Object change listings:
Content starts

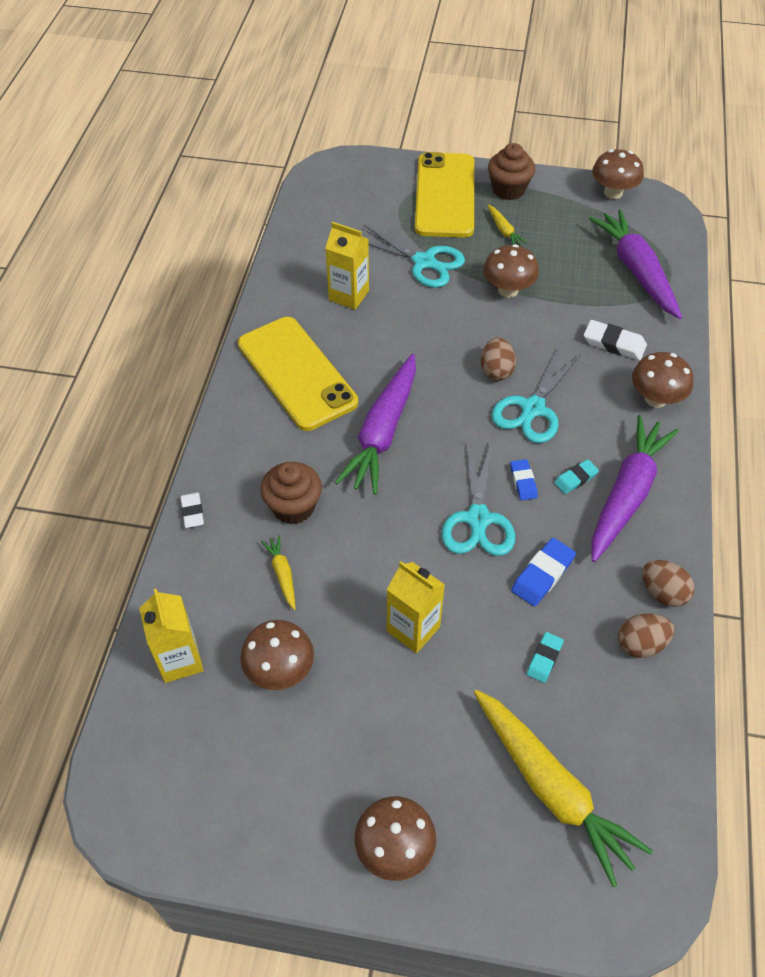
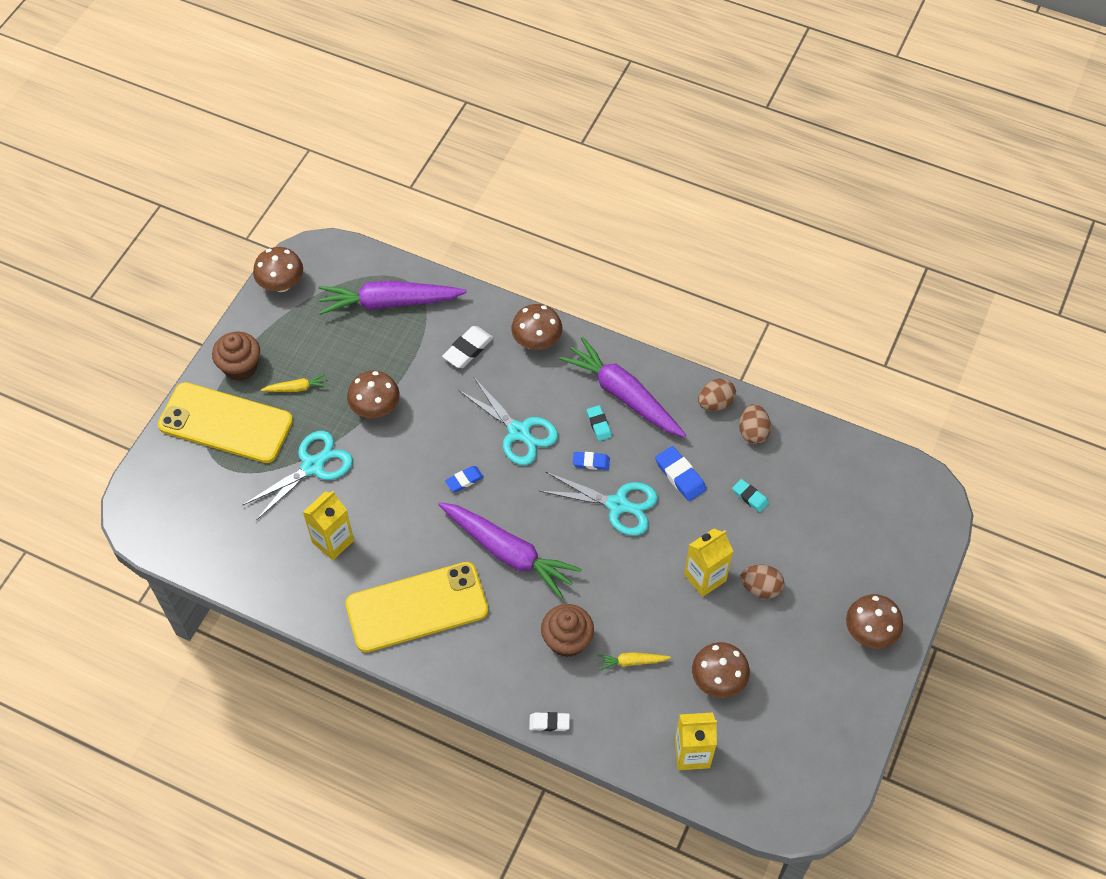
camera: 75 degrees left, 5 degrees up
(454, 377) = (464, 480): none -> blue eraser
(496, 370) = (468, 446): brown egg -> brown egg (760, 588)
(551, 788) = (846, 523): yellow carrot -> none

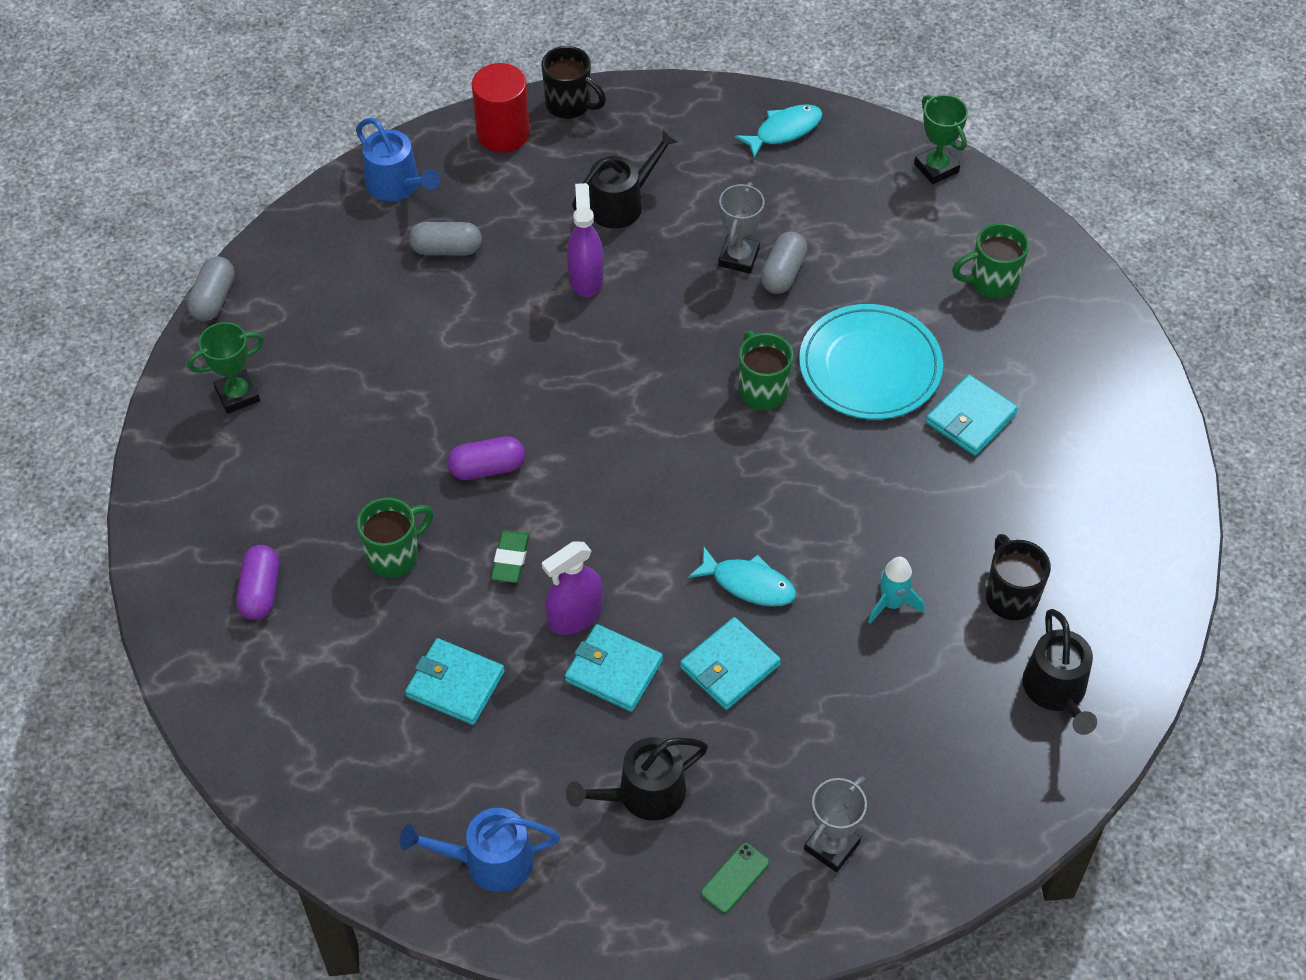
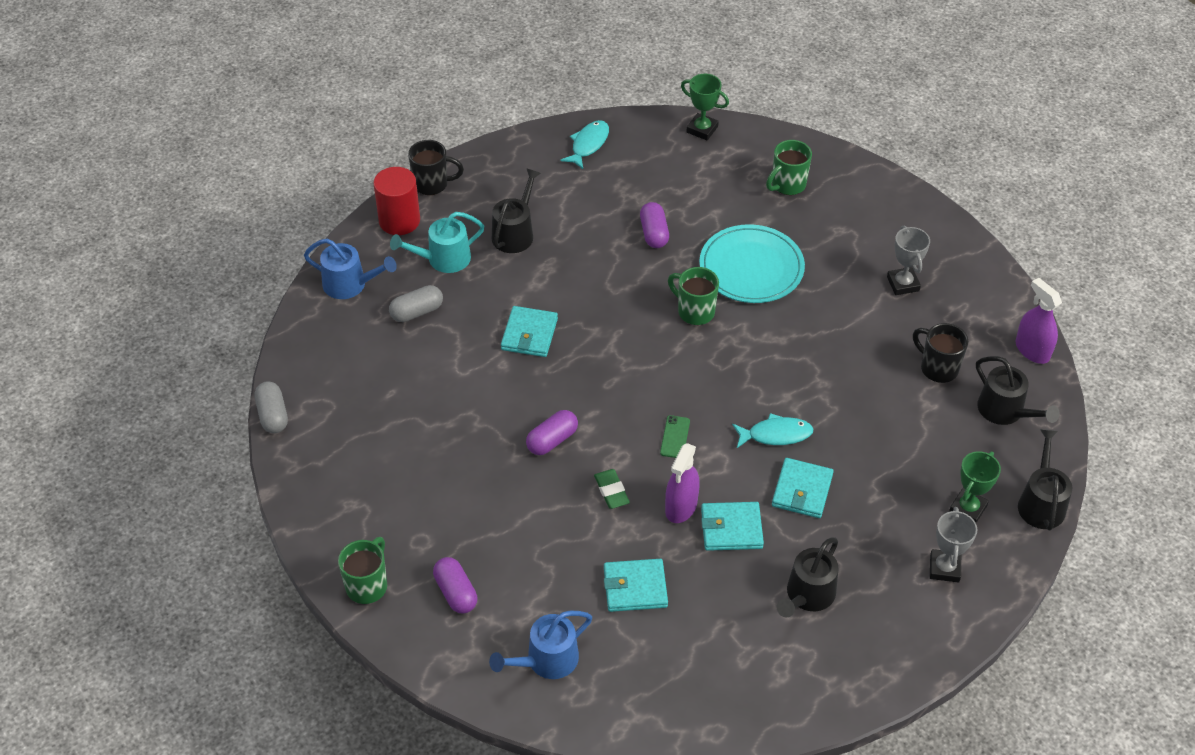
camera: 30 degrees left, 5 degrees down
(237, 395) = (339, 471): green trophy -> green trophy (968, 509)
(394, 555) = (531, 525): green mug -> green mug (367, 585)
(489, 861) = (742, 687): blue watering can -> blue watering can (547, 660)
(519, 200) = (443, 259): none -> turquoise watering can
(586, 278) = (527, 290): purple spray bottle -> purple spray bottle (1032, 350)
(735, 878) = (901, 617): green phone -> green phone (675, 437)
(738, 257) = (618, 236): grey trophy -> grey trophy (903, 284)
(783, 273) = (654, 233): grey capsule -> purple capsule
(892, 603) = (871, 405): turquoise rocket -> none
(971, 418) = (836, 272): turquoise wallet -> turquoise wallet (529, 334)
(1015, 828) = (1041, 503): none -> black watering can

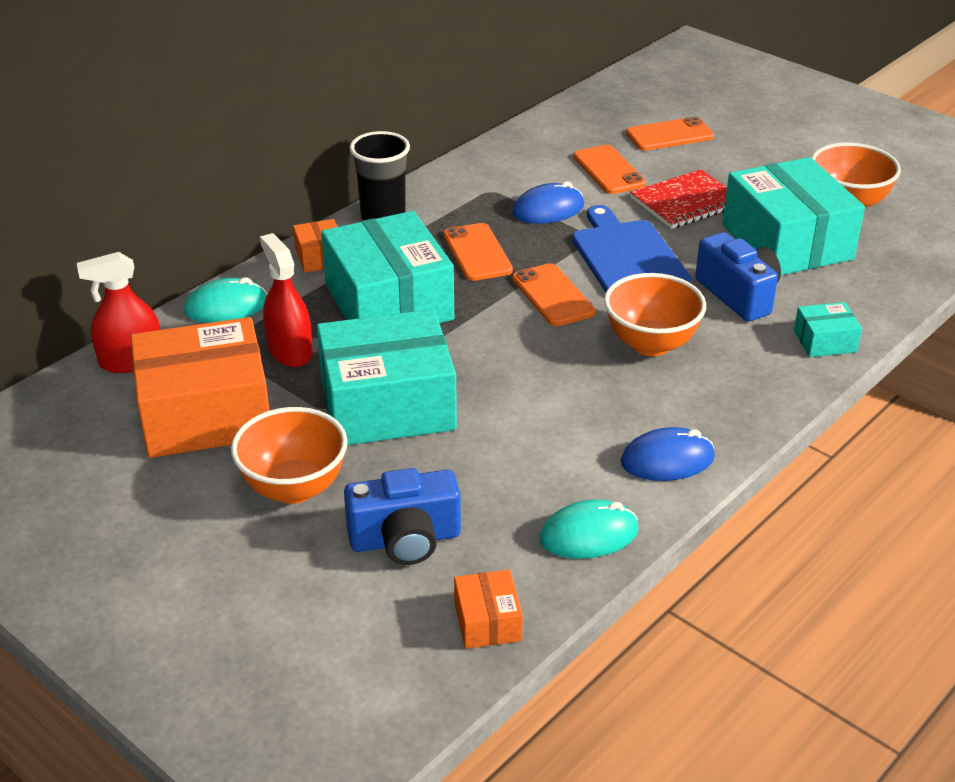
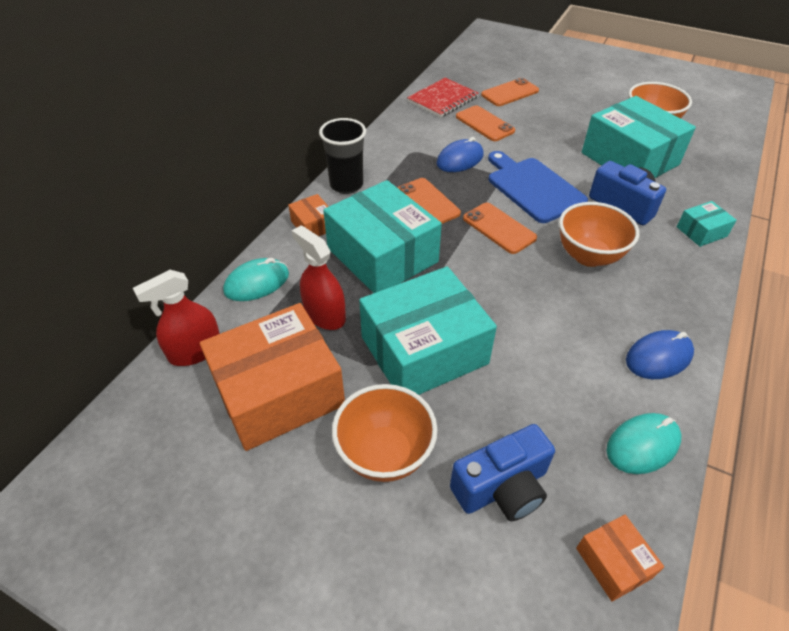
camera: 15 degrees left, 10 degrees up
(686, 202) = (548, 140): red notebook -> red notebook (442, 99)

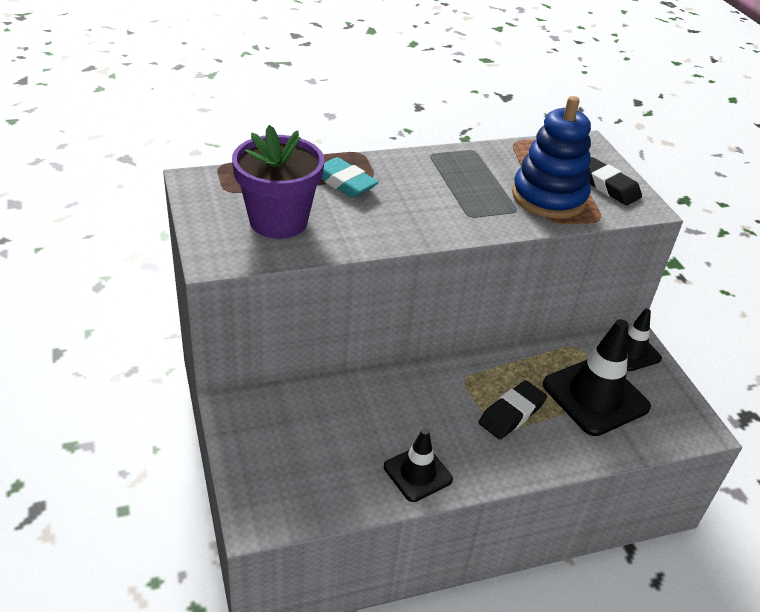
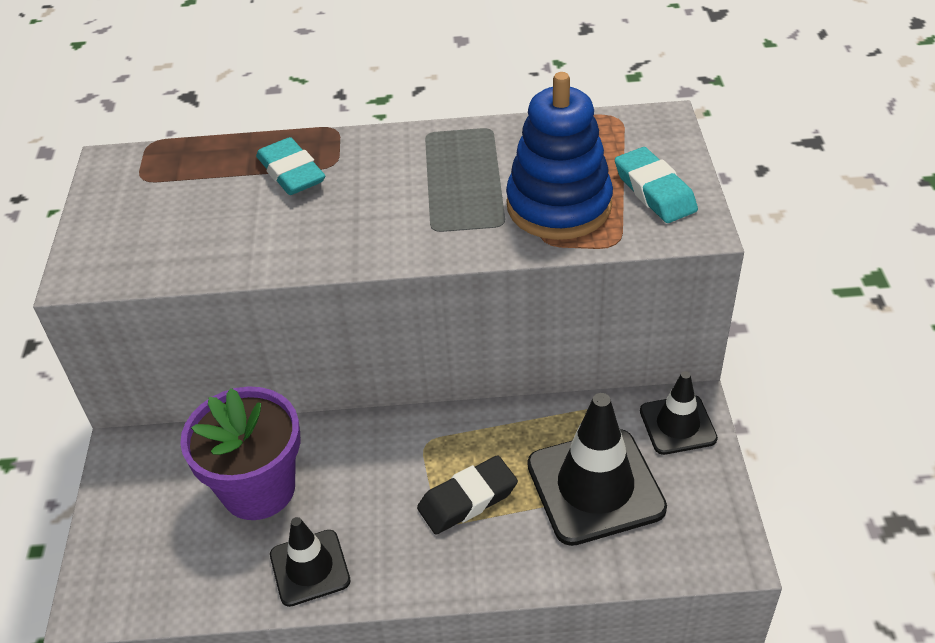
camera: 20 degrees right, 5 degrees up
(278, 221) = (182, 225): purple flower pot -> purple flower pot (258, 489)
(607, 186) = (654, 191): black eraser -> turquoise eraser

Content ends

Although the records contain pictures, restate them word for word with those pictures left out.

camera: 75 degrees left, 5 degrees up
(454, 377) = (464, 480): none -> blue eraser
(496, 370) = (468, 446): brown egg -> brown egg (760, 588)
(551, 788) = (846, 523): yellow carrot -> none

camera: 30 degrees left, 5 degrees down
(237, 395) = (339, 471): green trophy -> green trophy (968, 509)
(394, 555) = (531, 525): green mug -> green mug (367, 585)
(489, 861) = (742, 687): blue watering can -> blue watering can (547, 660)
(519, 200) = (443, 259): none -> turquoise watering can
(586, 278) = (527, 290): purple spray bottle -> purple spray bottle (1032, 350)
(735, 878) = (901, 617): green phone -> green phone (675, 437)
(738, 257) = (618, 236): grey trophy -> grey trophy (903, 284)
(783, 273) = (654, 233): grey capsule -> purple capsule
(892, 603) = (871, 405): turquoise rocket -> none
(971, 418) = (836, 272): turquoise wallet -> turquoise wallet (529, 334)
(1015, 828) = (1041, 503): none -> black watering can

camera: 15 degrees left, 10 degrees up
(686, 202) = (548, 140): red notebook -> red notebook (442, 99)

camera: 20 degrees right, 5 degrees up
(278, 221) = (182, 225): purple flower pot -> purple flower pot (258, 489)
(607, 186) = (654, 191): black eraser -> turquoise eraser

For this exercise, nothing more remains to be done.